▶ **The task**: Keep the pictures out of the copy and print all the entries below exactly.

#####

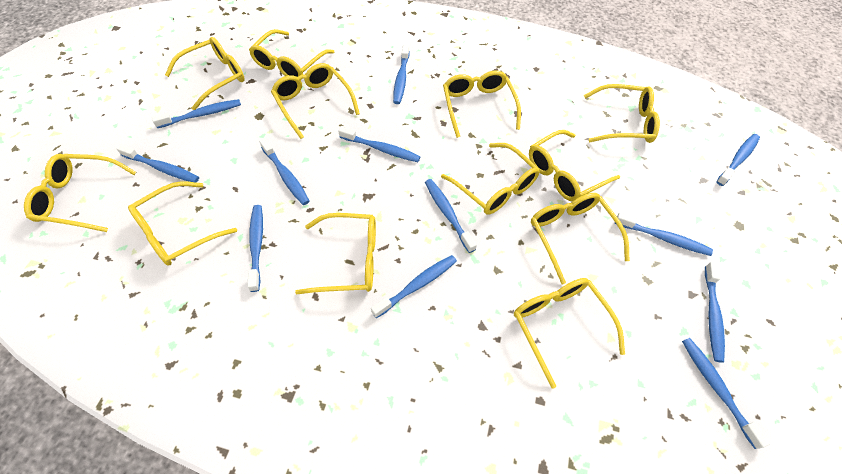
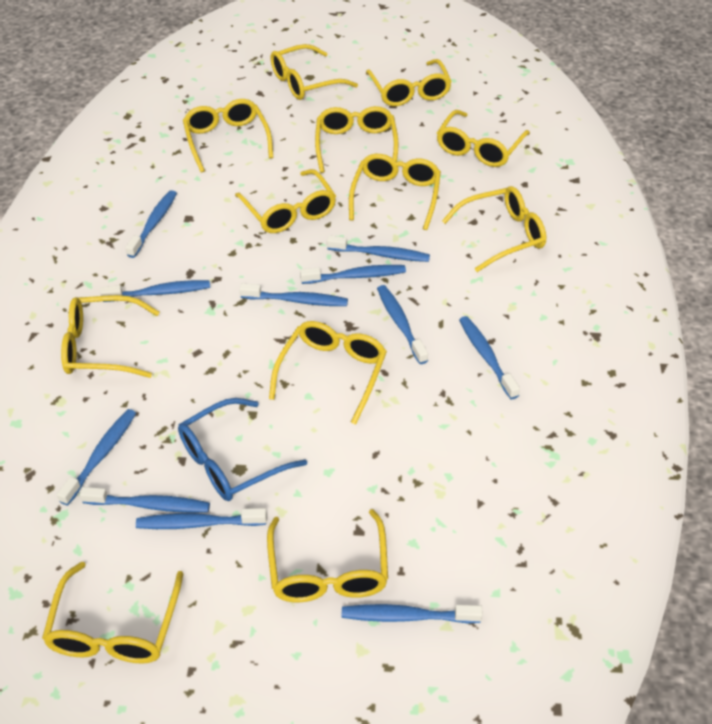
blue glasses: 0 -> 1
blue toothbrush: 12 -> 11

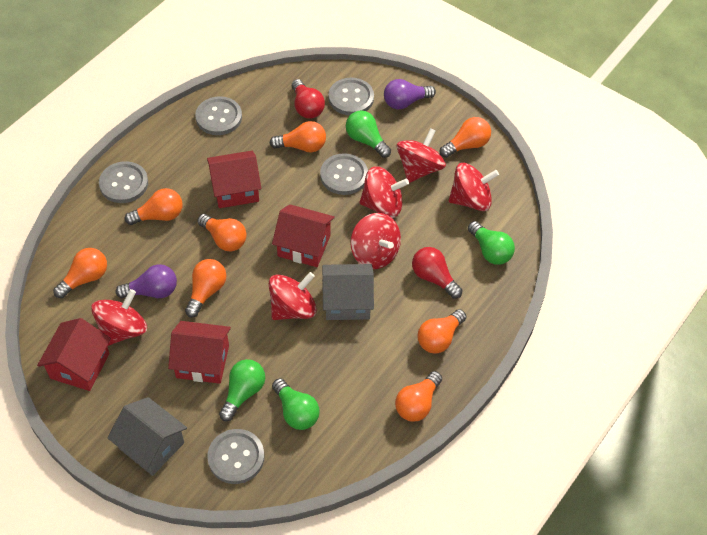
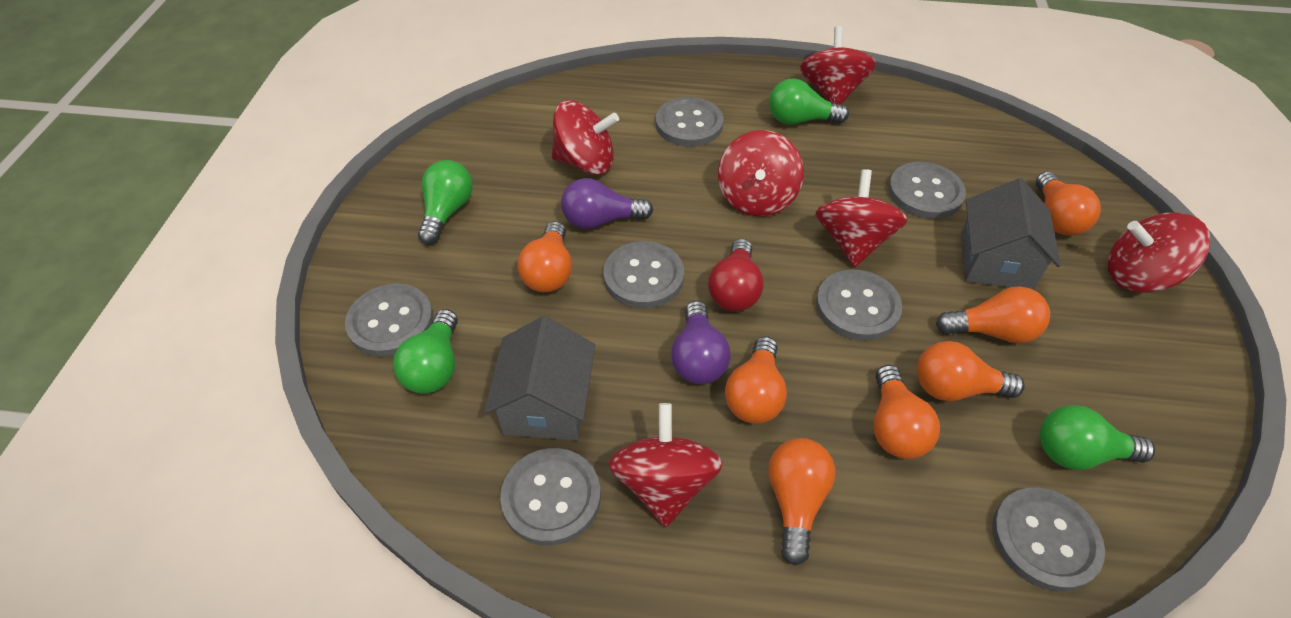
grey button: 5 -> 7
orange light bulb: 8 -> 7
red house: 4 -> 0
red light bulb: 2 -> 1

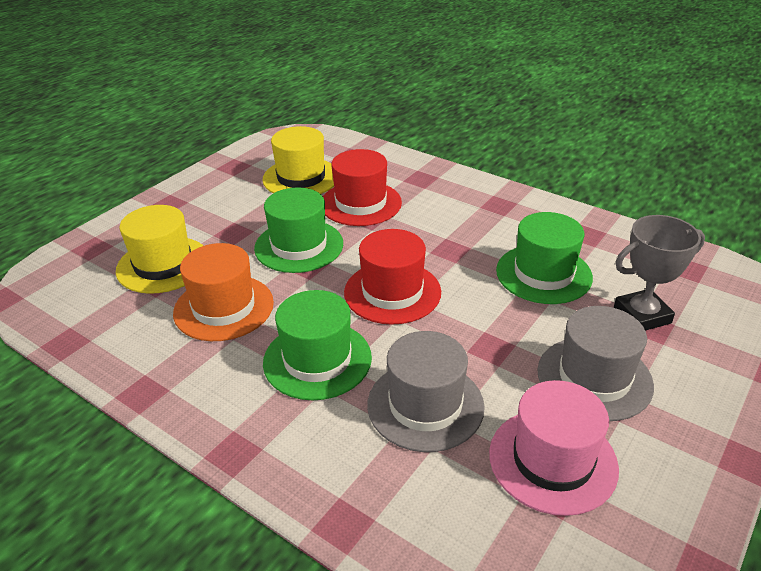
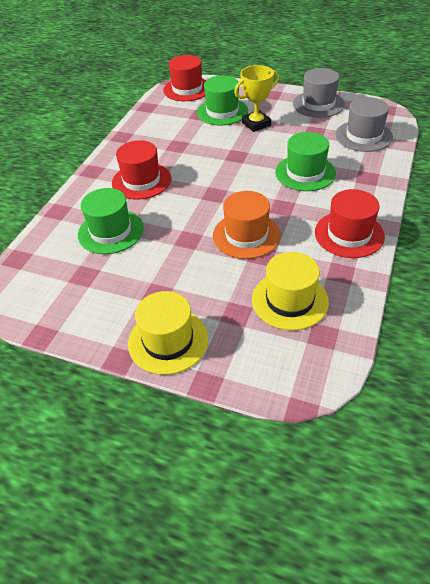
grey trophy: 1 -> 0
pink hat: 1 -> 0
red hat: 2 -> 3
yellow trophy: 0 -> 1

#####

▶ **Task result**:
blue glasses: 0 -> 1
blue toothbrush: 12 -> 11

grey button: 5 -> 7
orange light bulb: 8 -> 7
red house: 4 -> 0
red light bulb: 2 -> 1

grey trophy: 1 -> 0
pink hat: 1 -> 0
red hat: 2 -> 3
yellow trophy: 0 -> 1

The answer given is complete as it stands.